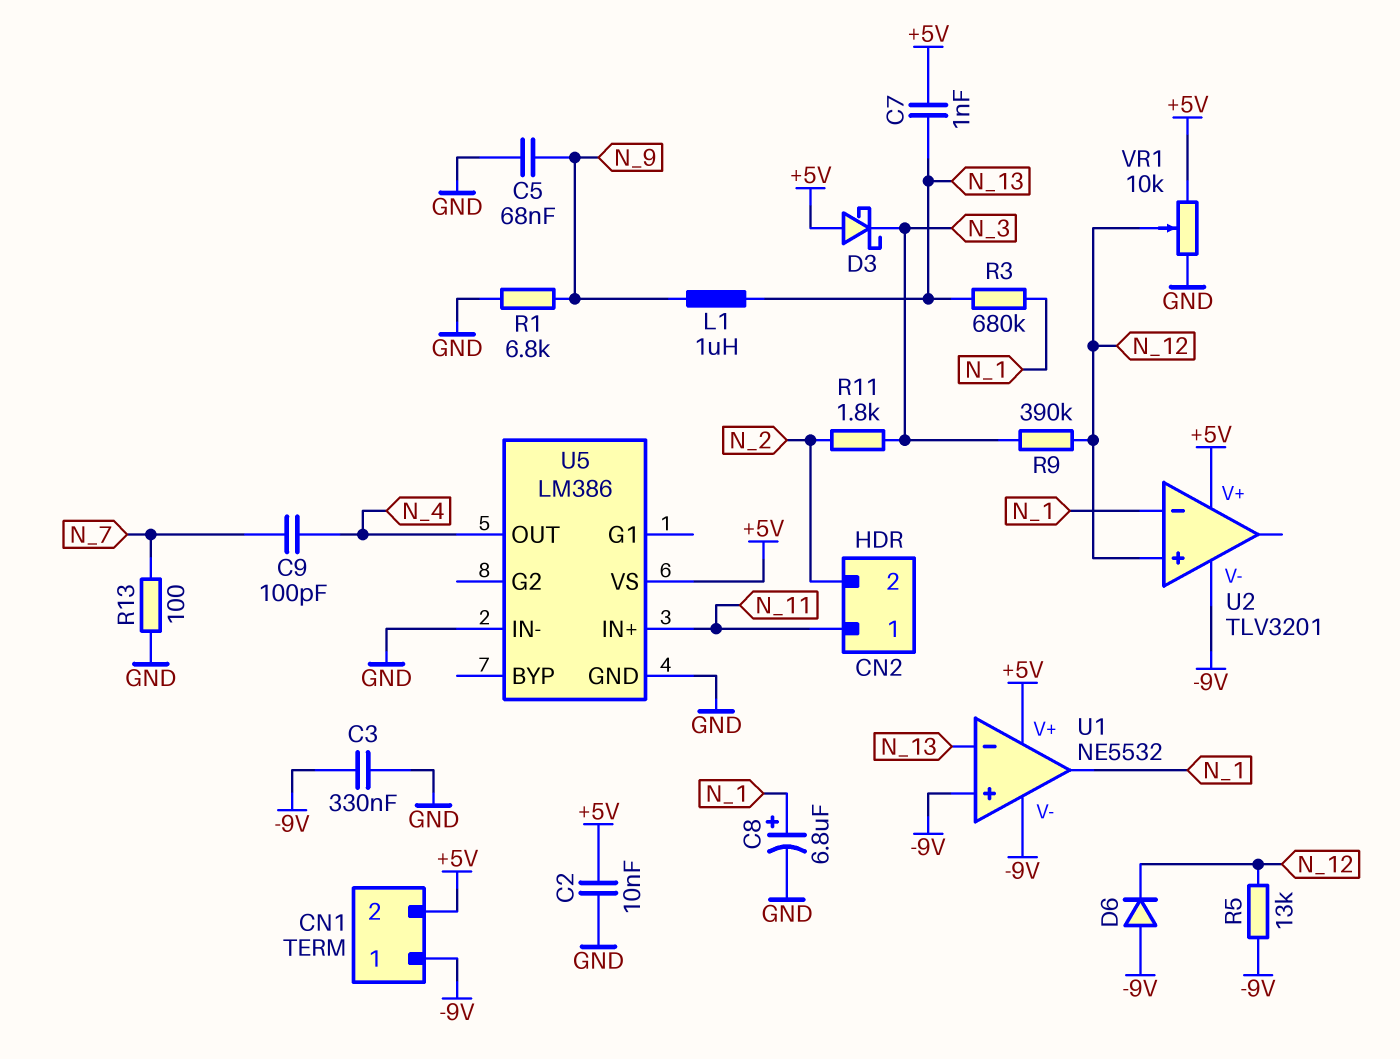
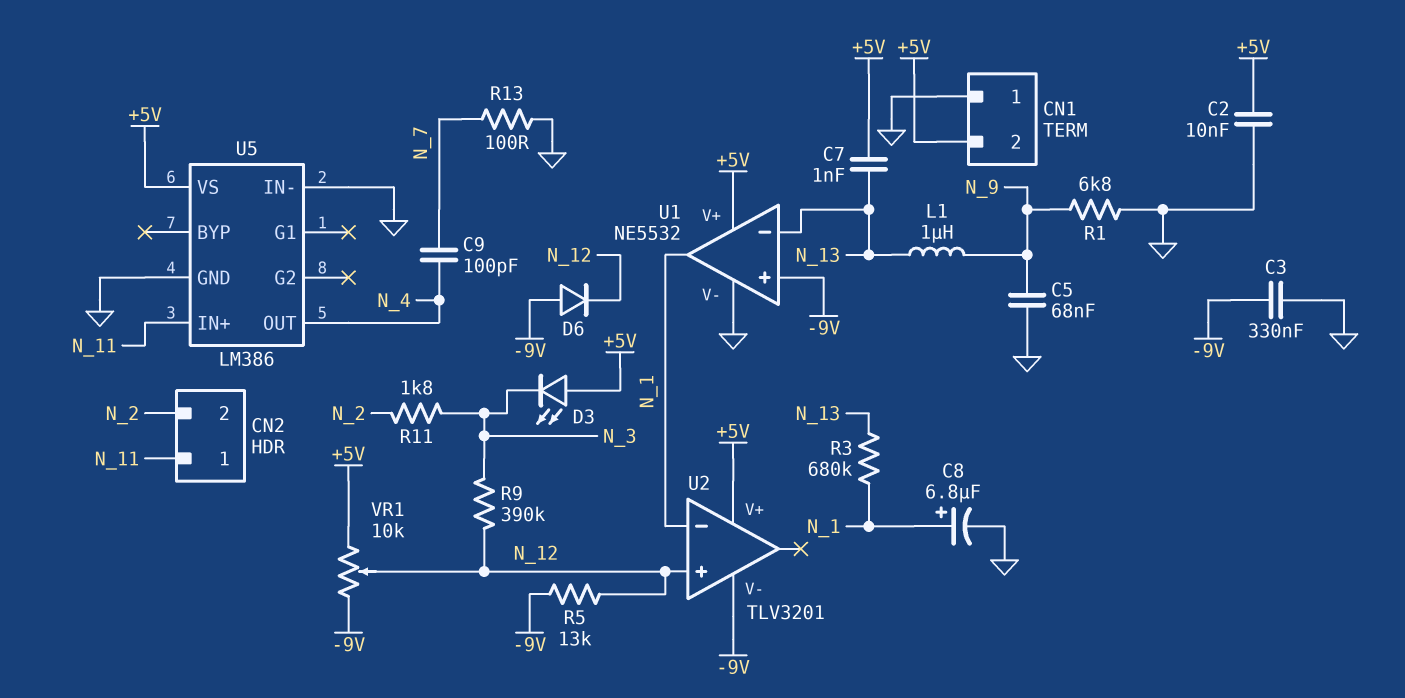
CN1 pin 1: -9V -> GND
D3: schottky (A +5V, K N_3) -> LED (A +5V, K N_3)
U1 pin V-: -9V -> GND
VR1: 10k (+5V, GND, wiper N_12) -> 10k (+5V, -9V, wiper N_12)

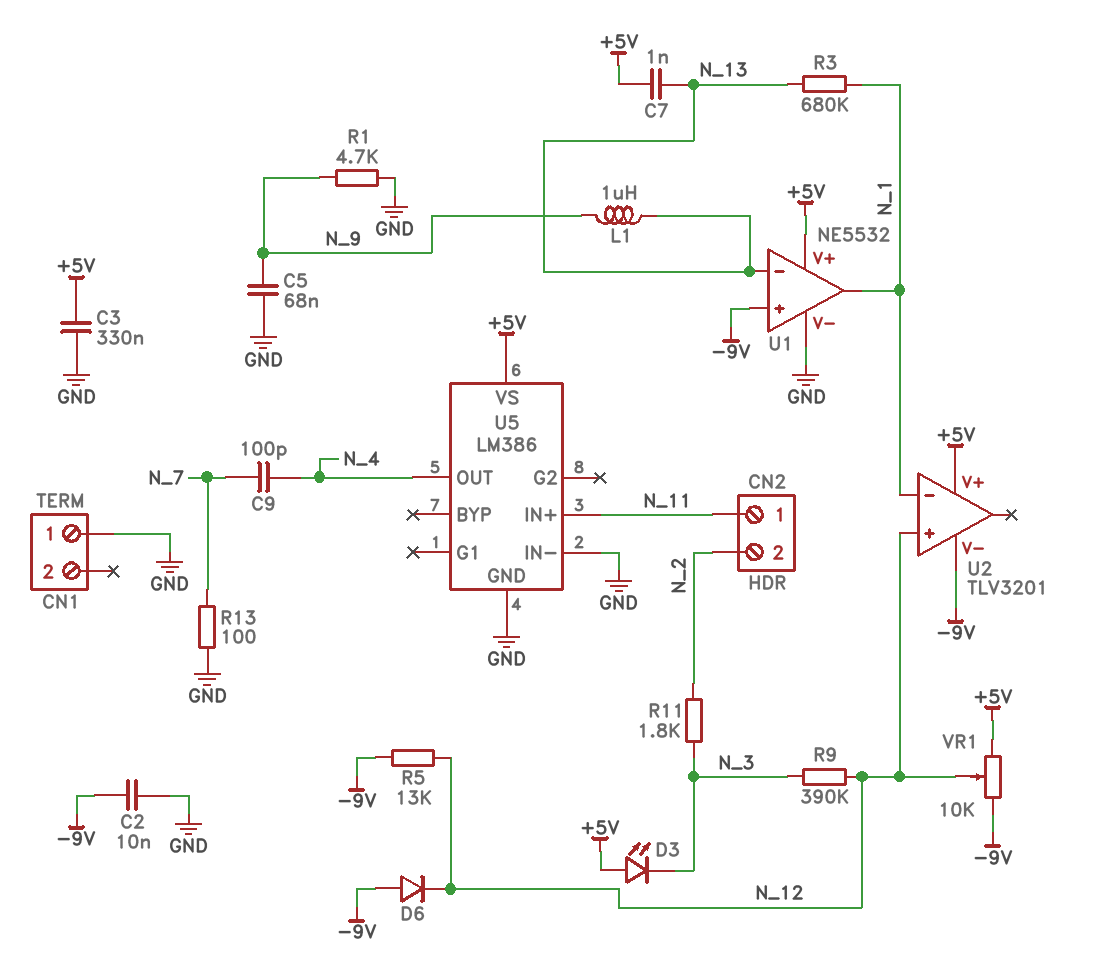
C2: 10nF (+5V, GND) -> 10nF (-9V, GND)
C3: 330nF (-9V, GND) -> 330nF (+5V, GND)
C8: 6.8uF (plus N_1, minus GND) -> none
CN1 pin 2: +5V -> none
R1: 6.8k (GND, N_9) -> 4.7k (GND, N_9)

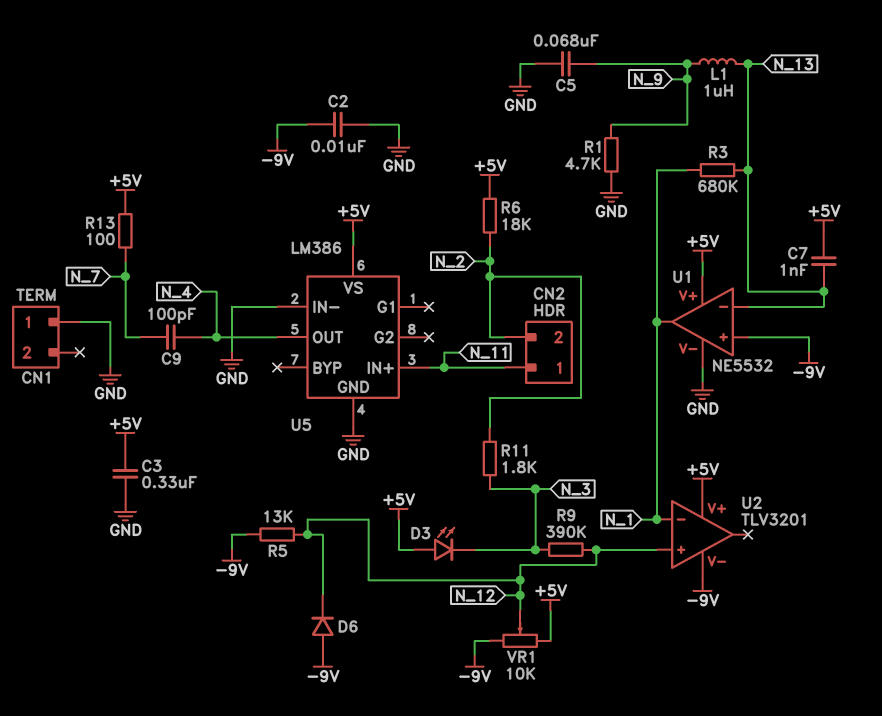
R6: none -> 18k (+5V, N_2)
R13: 100 (GND, N_7) -> 100 (+5V, N_7)

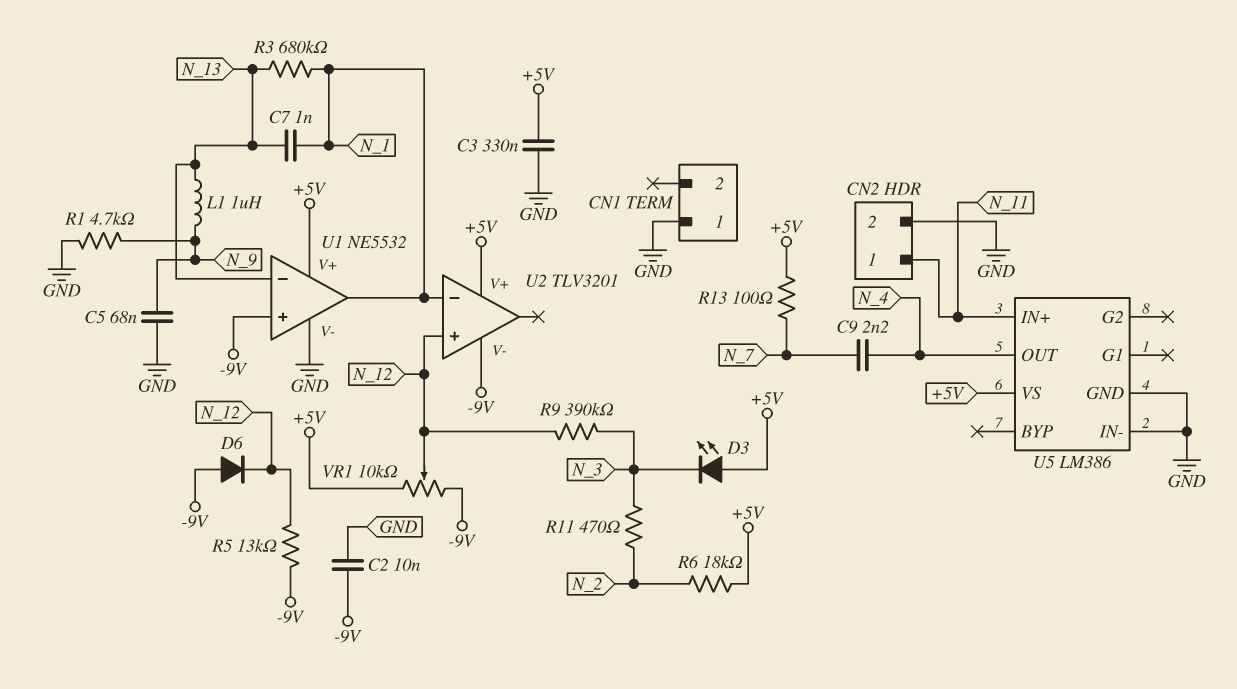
C7: 1nF (+5V, N_13) -> 1nF (N_1, N_13)
C9: 100pF (N_4, N_7) -> 2.2nF (N_4, N_7)
CN2 pin 2: N_2 -> GND
R11: 1.8k (N_2, N_3) -> 470 (N_2, N_3)

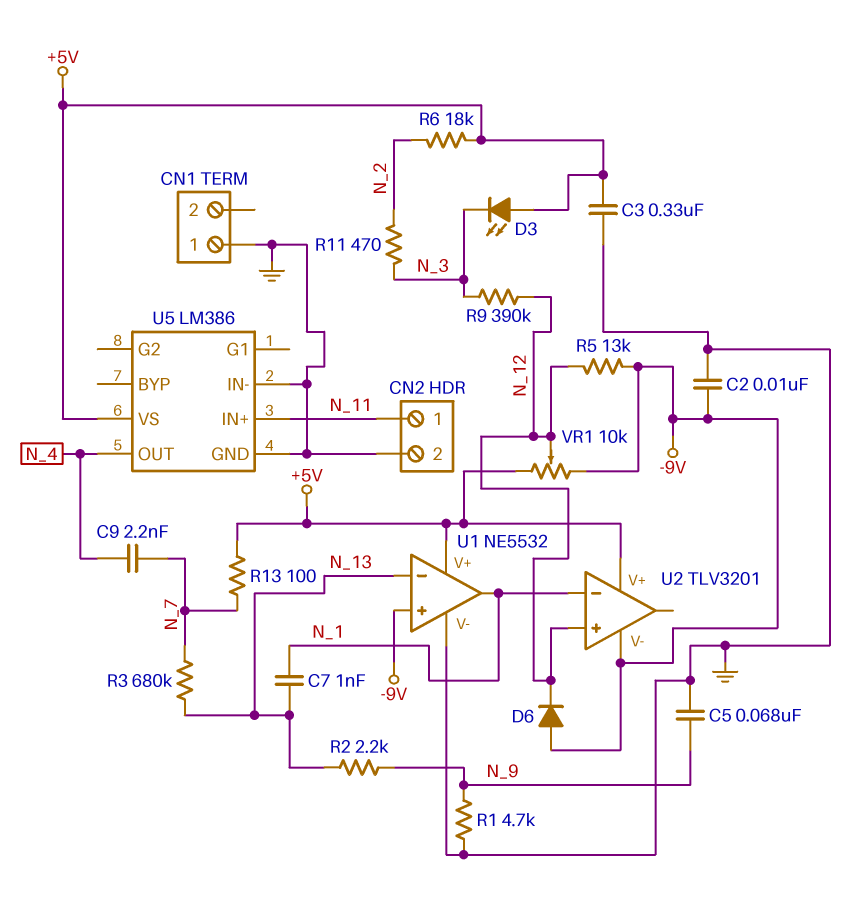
L1: 1uH (N_9, N_13) -> none
R2: none -> 2.2k (N_9, N_13)
R3: 680k (N_1, N_13) -> 680k (N_7, N_13)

*ASSIGNMENT:*
Print all entries exactly, without images.

*EXERCISE RESULT:*
CN1 pin 1: -9V -> GND
D3: schottky (A +5V, K N_3) -> LED (A +5V, K N_3)
U1 pin V-: -9V -> GND
VR1: 10k (+5V, GND, wiper N_12) -> 10k (+5V, -9V, wiper N_12)

C2: 10nF (+5V, GND) -> 10nF (-9V, GND)
C3: 330nF (-9V, GND) -> 330nF (+5V, GND)
C8: 6.8uF (plus N_1, minus GND) -> none
CN1 pin 2: +5V -> none
R1: 6.8k (GND, N_9) -> 4.7k (GND, N_9)

R6: none -> 18k (+5V, N_2)
R13: 100 (GND, N_7) -> 100 (+5V, N_7)

C7: 1nF (+5V, N_13) -> 1nF (N_1, N_13)
C9: 100pF (N_4, N_7) -> 2.2nF (N_4, N_7)
CN2 pin 2: N_2 -> GND
R11: 1.8k (N_2, N_3) -> 470 (N_2, N_3)

L1: 1uH (N_9, N_13) -> none
R2: none -> 2.2k (N_9, N_13)
R3: 680k (N_1, N_13) -> 680k (N_7, N_13)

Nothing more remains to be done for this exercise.